** DATA FOR ANALYSIS follows **

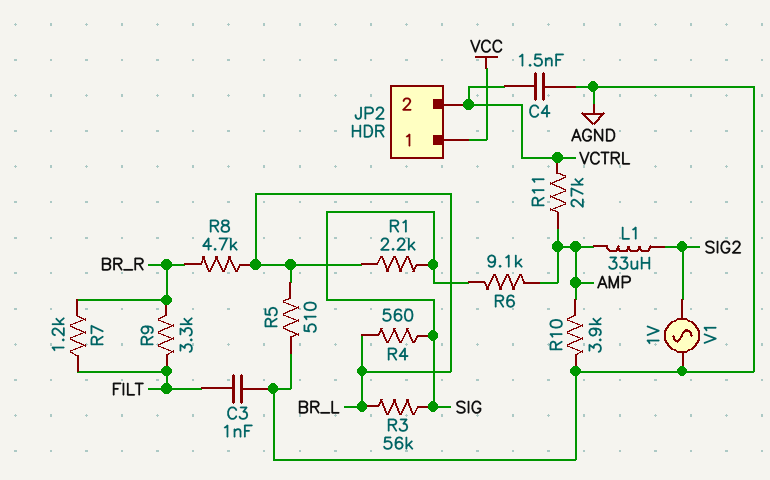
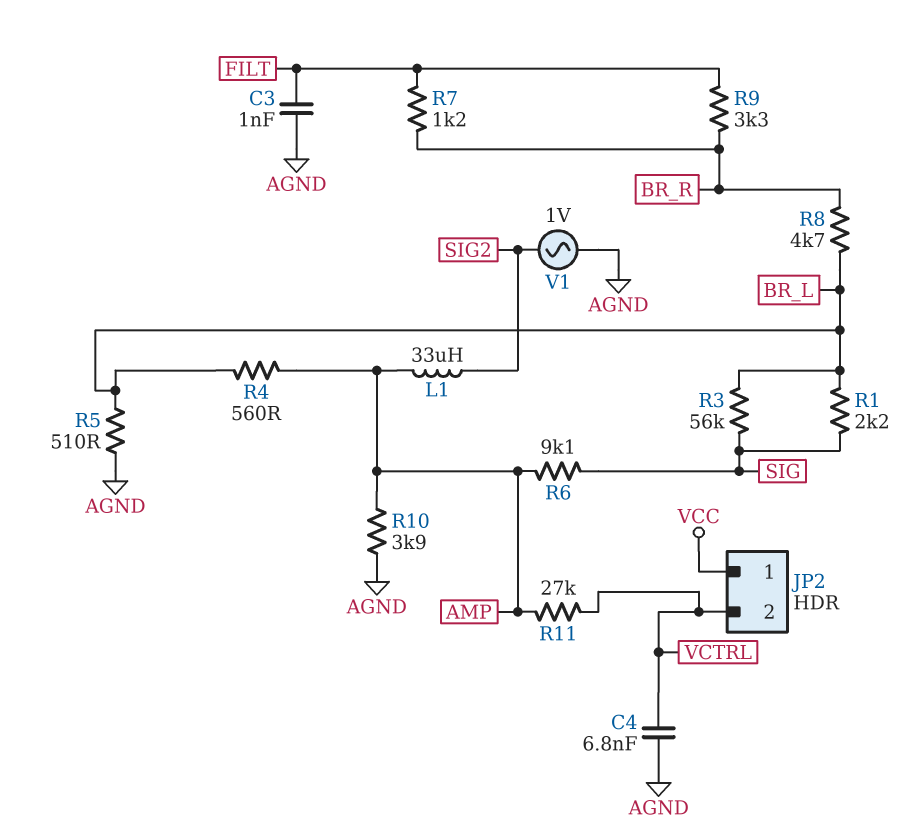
C4: 1.5nF (AGND, VCTRL) -> 6.8nF (AGND, VCTRL)
R4: 560 (BR_L, SIG) -> 560 (AMP, BR_L)

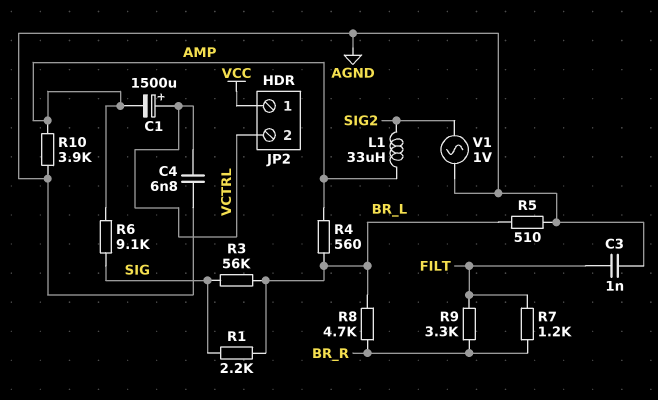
C1: none -> 1500uF (plus VCTRL, minus AMP)
R11: 27k (AMP, VCTRL) -> none

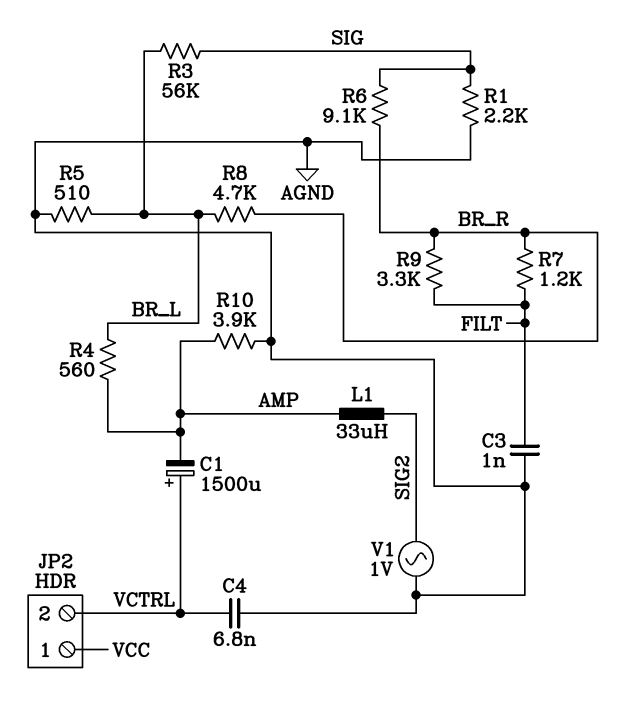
R1: 2.2k (BR_L, SIG) -> 2.2k (AGND, SIG)
R6: 9.1k (AMP, SIG) -> 9.1k (BR_R, SIG)

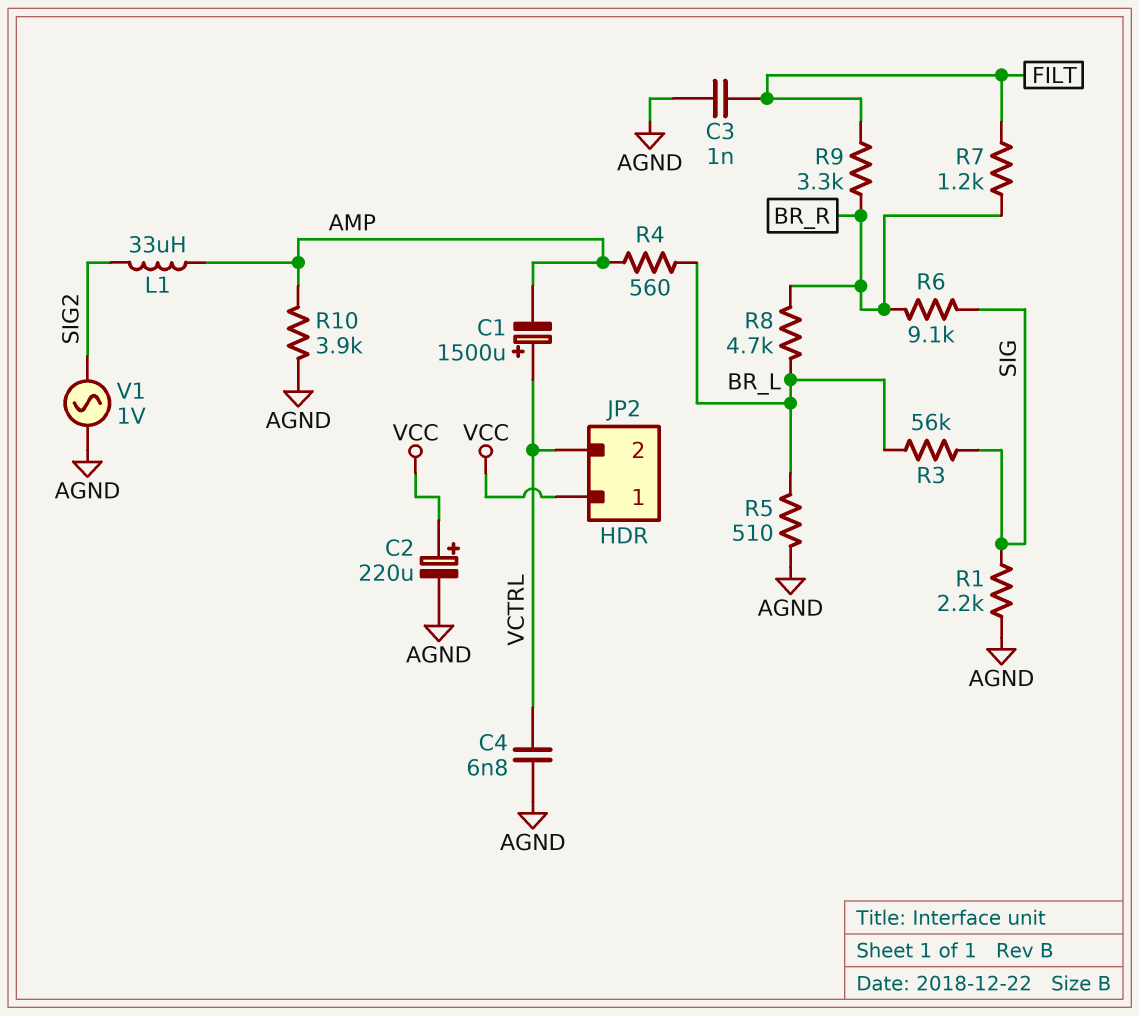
C2: none -> 220uF (plus VCC, minus AGND)

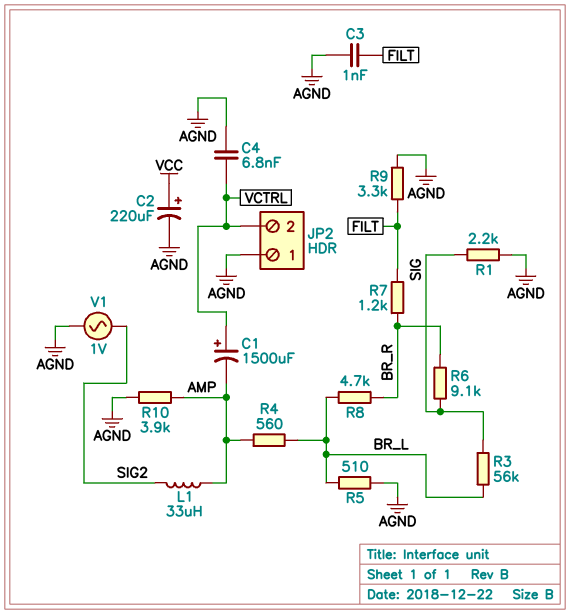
JP2 pin 1: VCC -> AGND
R9: 3.3k (BR_R, FILT) -> 3.3k (AGND, FILT)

** End of DATA FOR ANALYSIS **

> [BRIEF]
Please leave out the pictures while you copy exactly the lines from the one containing "C1: none -> 1500uF (plus VCTRL, minus AMP)" through the end of the records.

> [SOLUTION FOR THIS EXERCISE]
C1: none -> 1500uF (plus VCTRL, minus AMP)
R11: 27k (AMP, VCTRL) -> none

R1: 2.2k (BR_L, SIG) -> 2.2k (AGND, SIG)
R6: 9.1k (AMP, SIG) -> 9.1k (BR_R, SIG)

C2: none -> 220uF (plus VCC, minus AGND)

JP2 pin 1: VCC -> AGND
R9: 3.3k (BR_R, FILT) -> 3.3k (AGND, FILT)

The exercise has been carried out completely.